Try it: Please produce an exact copy of only the lines from the one with "(137, 128) = (415, 44): grey key -> none" through the last one of the material, without pictures.

Exercise inputs:
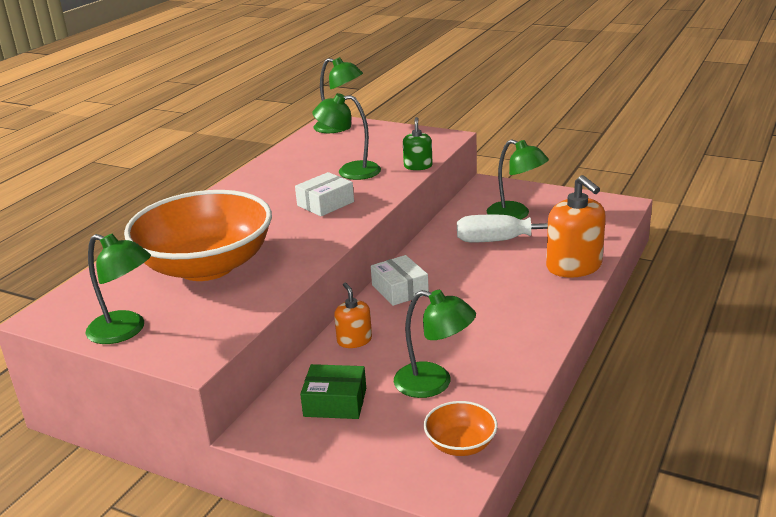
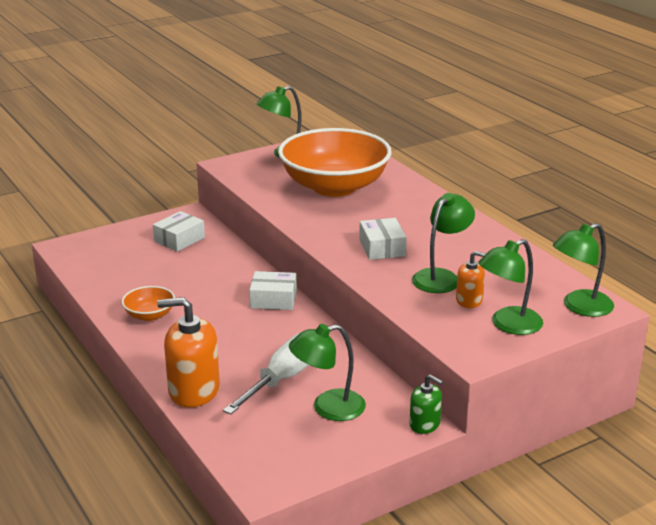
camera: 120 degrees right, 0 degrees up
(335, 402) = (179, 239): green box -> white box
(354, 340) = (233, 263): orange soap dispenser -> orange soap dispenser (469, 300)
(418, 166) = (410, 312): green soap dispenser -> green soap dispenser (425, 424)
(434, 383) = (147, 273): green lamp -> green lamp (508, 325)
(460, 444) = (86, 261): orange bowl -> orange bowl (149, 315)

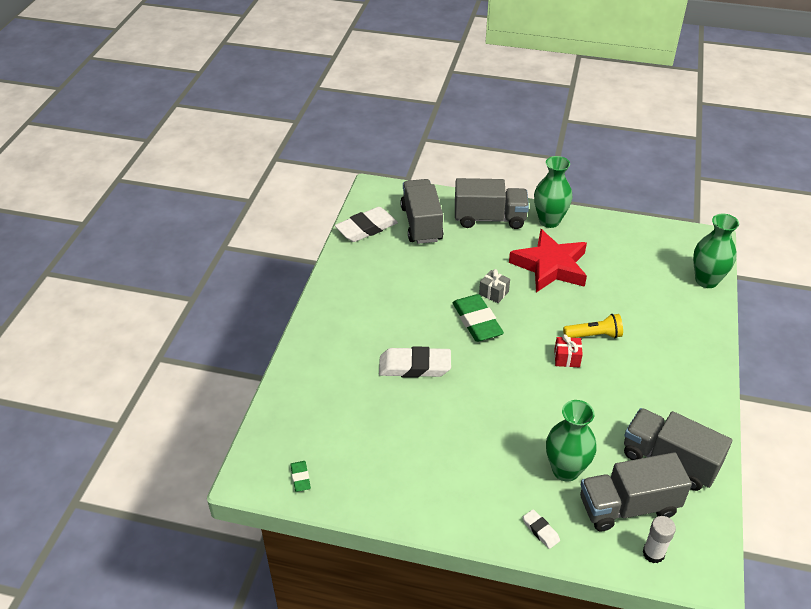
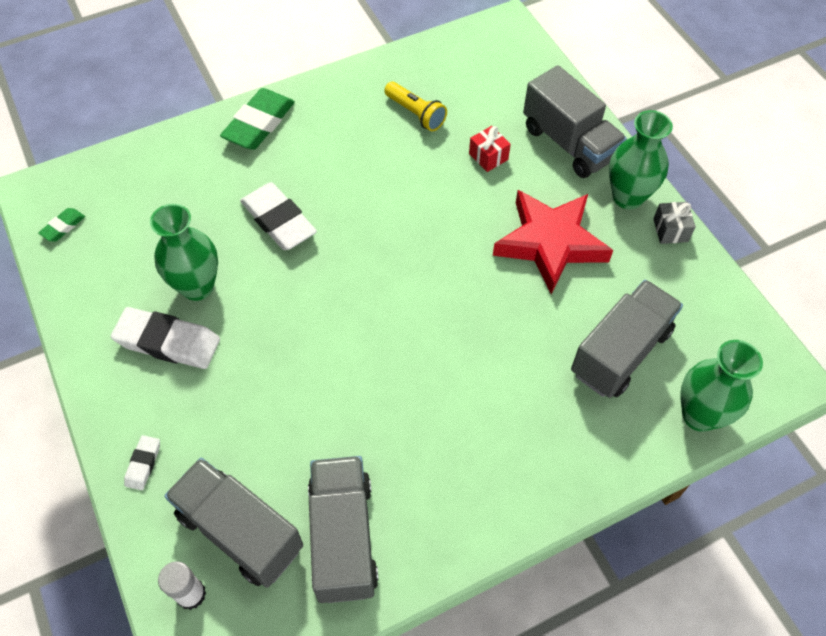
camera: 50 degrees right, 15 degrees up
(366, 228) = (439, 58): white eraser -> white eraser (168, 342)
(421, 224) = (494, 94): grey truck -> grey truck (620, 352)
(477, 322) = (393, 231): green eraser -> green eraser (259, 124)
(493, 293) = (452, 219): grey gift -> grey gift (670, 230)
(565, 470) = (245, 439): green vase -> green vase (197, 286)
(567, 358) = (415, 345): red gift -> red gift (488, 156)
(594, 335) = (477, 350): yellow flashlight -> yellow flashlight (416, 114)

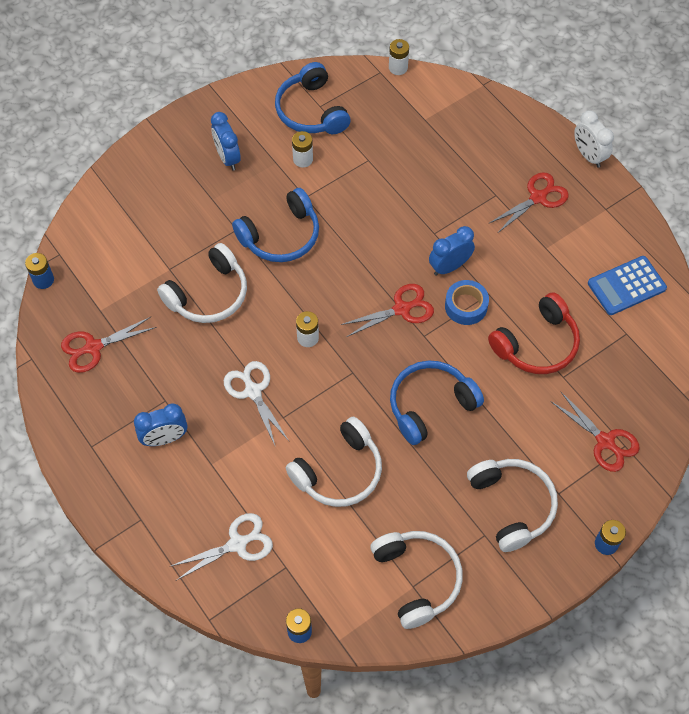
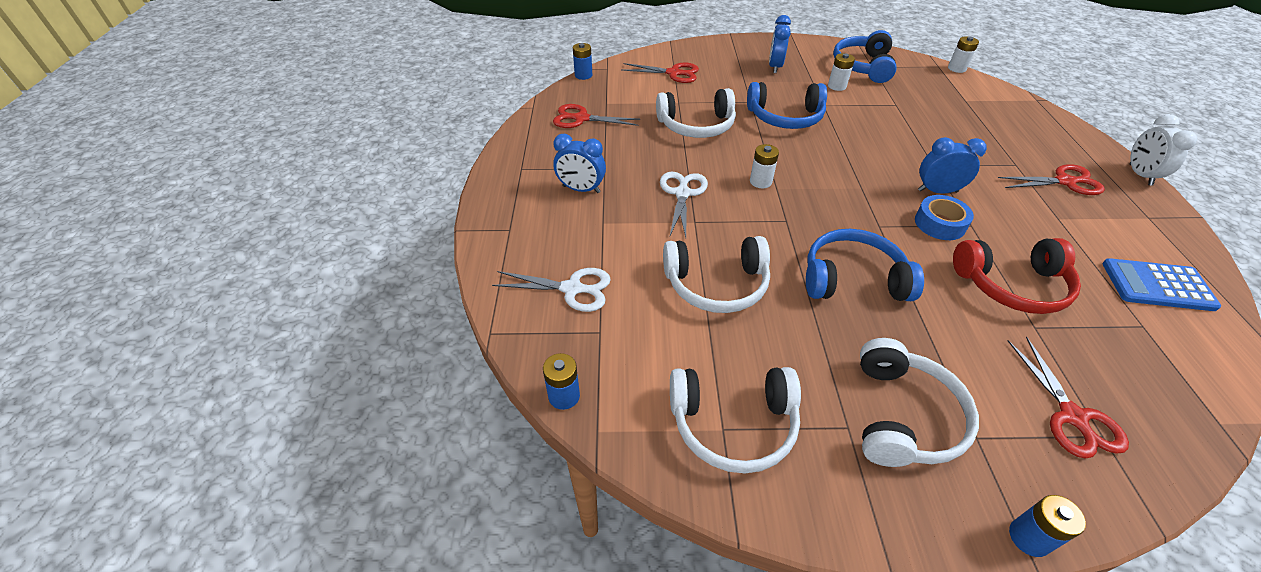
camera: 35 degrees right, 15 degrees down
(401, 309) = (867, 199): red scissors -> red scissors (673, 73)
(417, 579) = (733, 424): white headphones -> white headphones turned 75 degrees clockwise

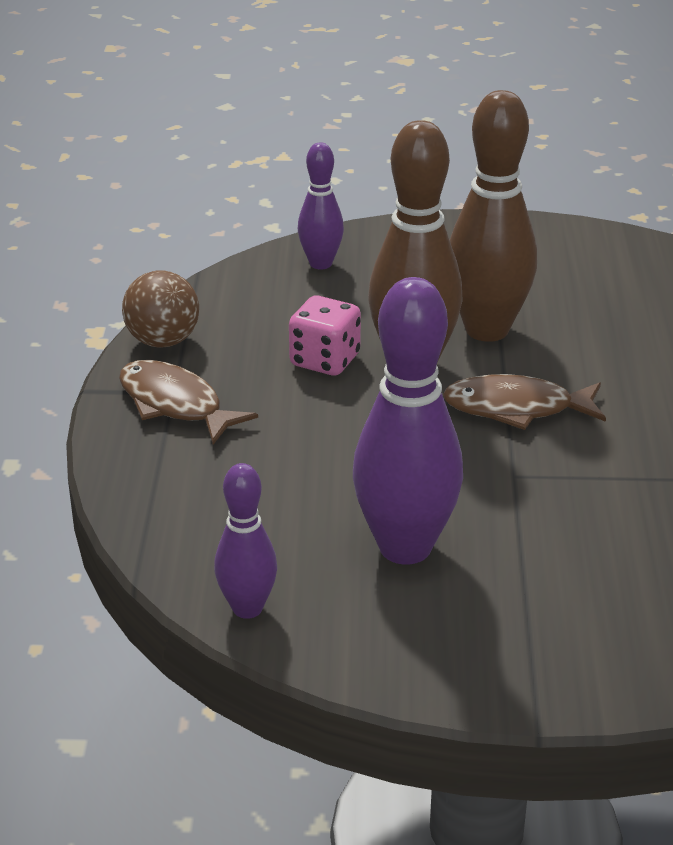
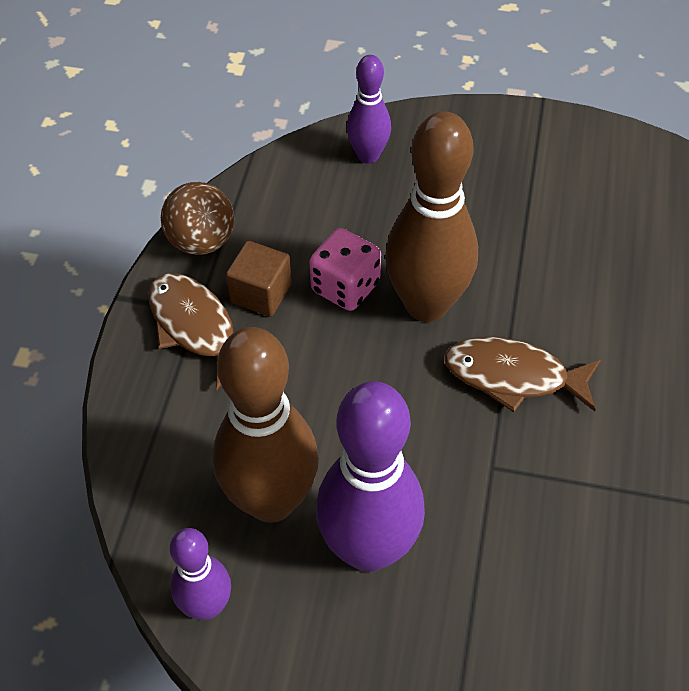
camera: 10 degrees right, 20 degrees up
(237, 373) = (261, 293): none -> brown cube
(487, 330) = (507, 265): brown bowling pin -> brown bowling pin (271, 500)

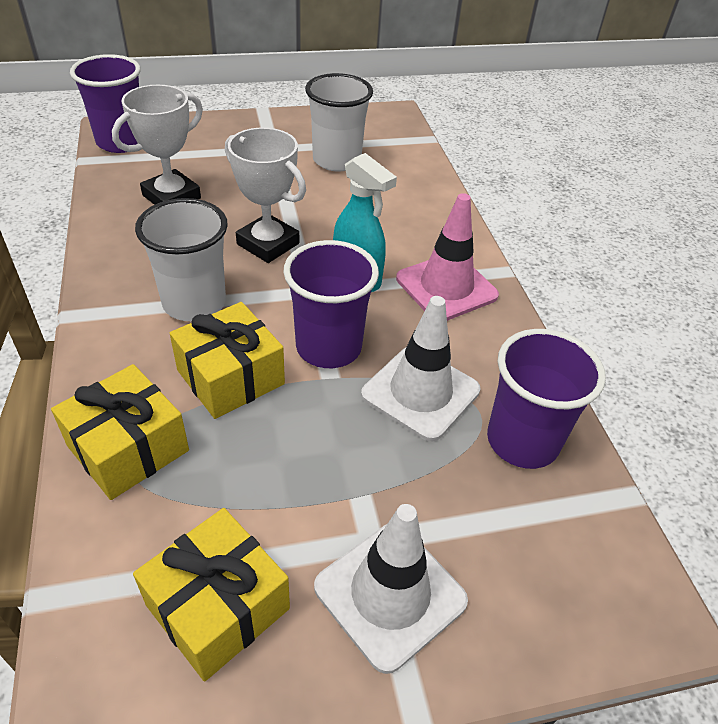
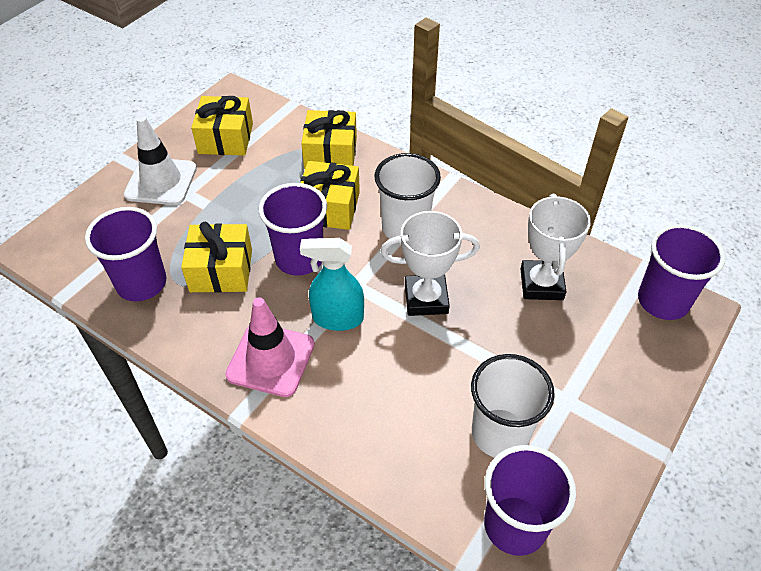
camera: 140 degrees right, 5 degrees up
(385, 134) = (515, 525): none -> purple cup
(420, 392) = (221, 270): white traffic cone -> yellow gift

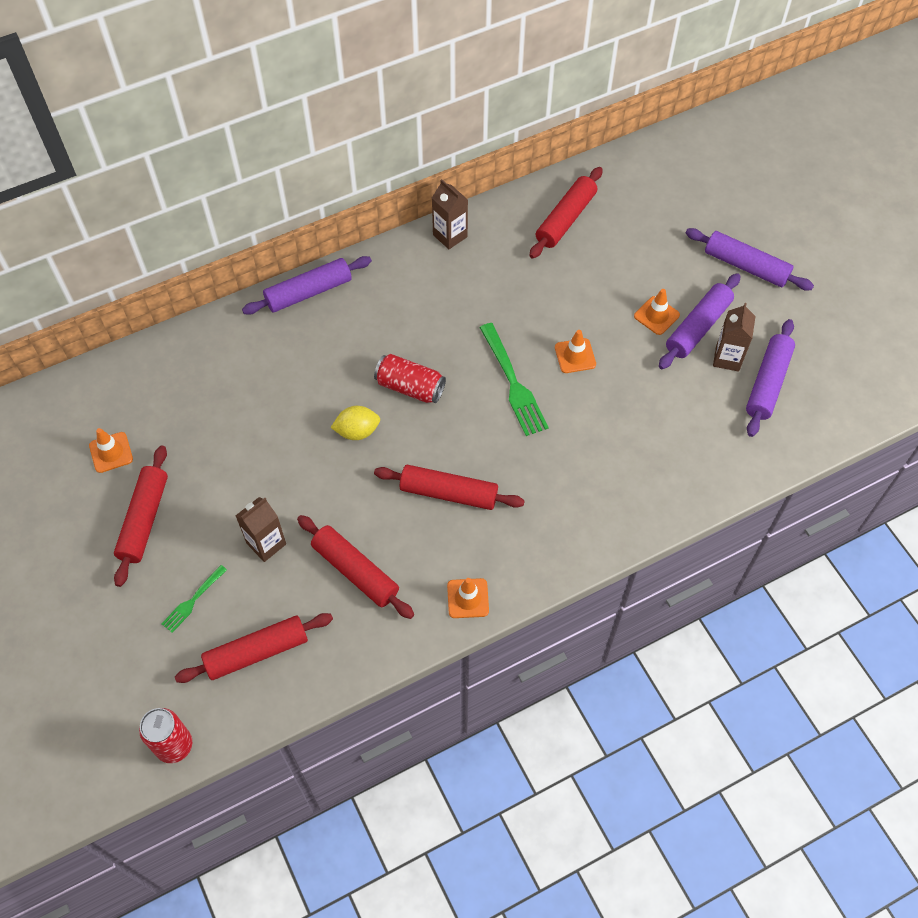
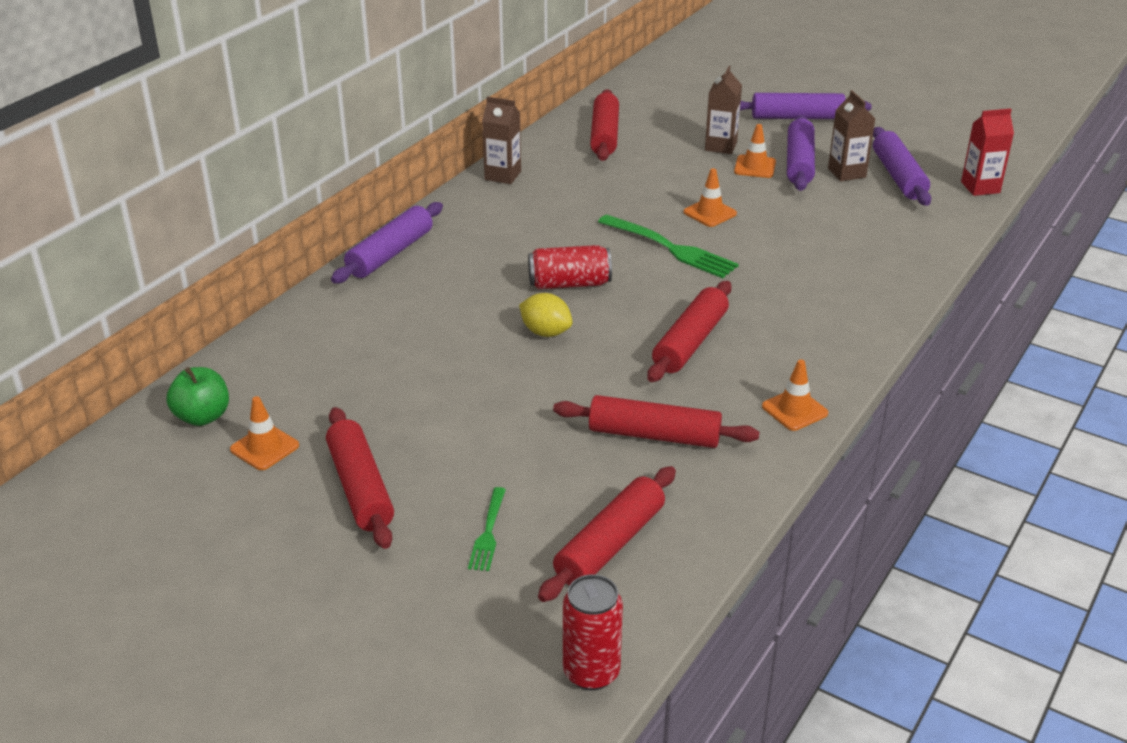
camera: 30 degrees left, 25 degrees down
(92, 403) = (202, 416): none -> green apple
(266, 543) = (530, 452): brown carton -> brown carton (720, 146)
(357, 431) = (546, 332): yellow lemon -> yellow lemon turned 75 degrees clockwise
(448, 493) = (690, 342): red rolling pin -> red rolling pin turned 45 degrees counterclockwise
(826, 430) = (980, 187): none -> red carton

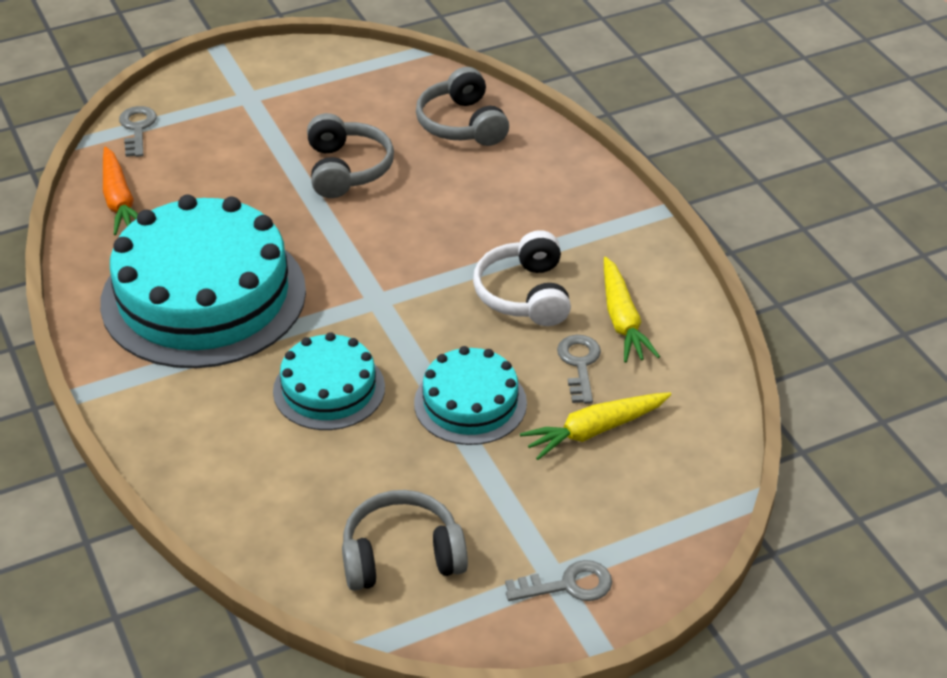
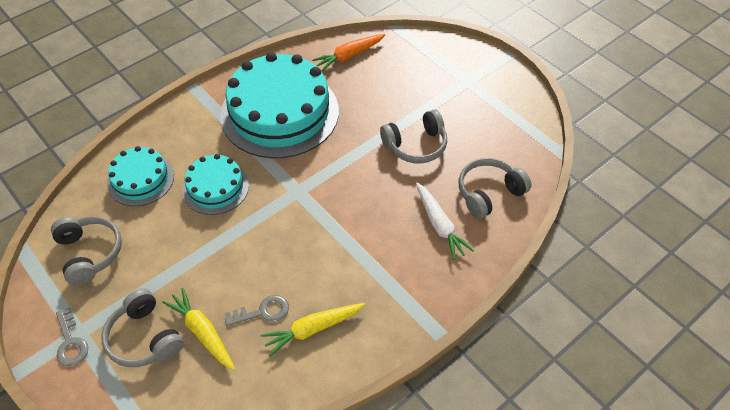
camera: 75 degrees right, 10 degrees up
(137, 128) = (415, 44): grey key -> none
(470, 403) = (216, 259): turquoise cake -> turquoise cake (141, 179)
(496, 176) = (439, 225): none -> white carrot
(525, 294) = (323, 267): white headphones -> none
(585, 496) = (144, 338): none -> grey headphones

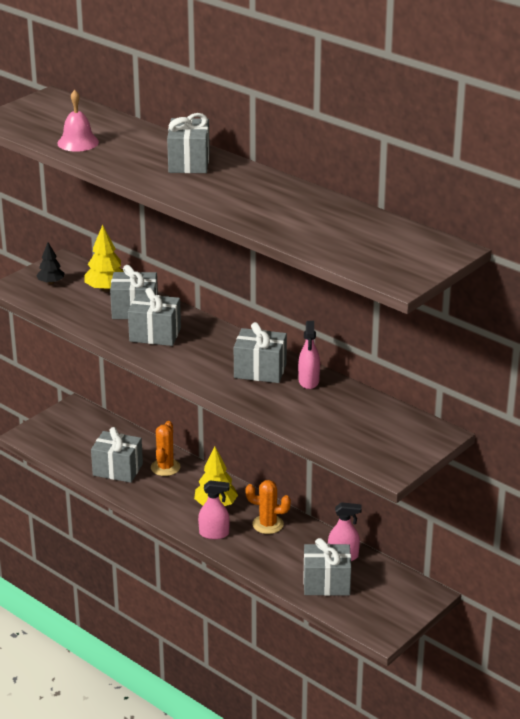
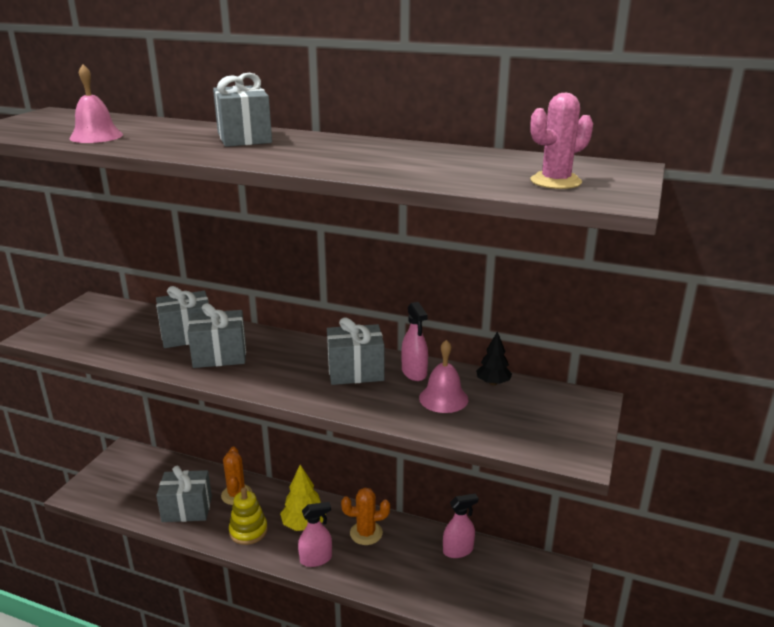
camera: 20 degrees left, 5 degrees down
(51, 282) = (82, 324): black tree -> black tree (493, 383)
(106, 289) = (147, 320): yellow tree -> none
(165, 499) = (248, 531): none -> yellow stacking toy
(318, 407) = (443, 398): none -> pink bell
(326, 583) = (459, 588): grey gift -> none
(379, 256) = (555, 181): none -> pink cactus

Exercise answer:
(137, 128) = (415, 44): grey key -> none
(470, 403) = (216, 259): turquoise cake -> turquoise cake (141, 179)
(496, 176) = (439, 225): none -> white carrot
(525, 294) = (323, 267): white headphones -> none
(585, 496) = (144, 338): none -> grey headphones

camera: 20 degrees left, 5 degrees down
(51, 282) = (82, 324): black tree -> black tree (493, 383)
(106, 289) = (147, 320): yellow tree -> none
(165, 499) = (248, 531): none -> yellow stacking toy
(318, 407) = (443, 398): none -> pink bell
(326, 583) = (459, 588): grey gift -> none
(379, 256) = (555, 181): none -> pink cactus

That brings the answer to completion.